Stored data:
_____
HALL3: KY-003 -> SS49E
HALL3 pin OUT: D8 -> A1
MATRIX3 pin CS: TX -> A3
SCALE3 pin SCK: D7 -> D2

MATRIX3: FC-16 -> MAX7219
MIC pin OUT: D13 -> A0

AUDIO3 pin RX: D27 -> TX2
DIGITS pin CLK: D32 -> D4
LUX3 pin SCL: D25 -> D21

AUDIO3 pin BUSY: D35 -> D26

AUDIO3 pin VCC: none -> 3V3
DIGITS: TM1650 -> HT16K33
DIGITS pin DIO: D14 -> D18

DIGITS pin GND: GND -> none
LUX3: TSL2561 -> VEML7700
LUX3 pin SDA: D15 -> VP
_____
- YOUR TASK
Write out all of the records word for word.

- WRITTEN SOLUTION
HALL3: KY-003 -> SS49E
HALL3 pin OUT: D8 -> A1
MATRIX3 pin CS: TX -> A3
SCALE3 pin SCK: D7 -> D2

MATRIX3: FC-16 -> MAX7219
MIC pin OUT: D13 -> A0

AUDIO3 pin RX: D27 -> TX2
DIGITS pin CLK: D32 -> D4
LUX3 pin SCL: D25 -> D21

AUDIO3 pin BUSY: D35 -> D26

AUDIO3 pin VCC: none -> 3V3
DIGITS: TM1650 -> HT16K33
DIGITS pin DIO: D14 -> D18

DIGITS pin GND: GND -> none
LUX3: TSL2561 -> VEML7700
LUX3 pin SDA: D15 -> VP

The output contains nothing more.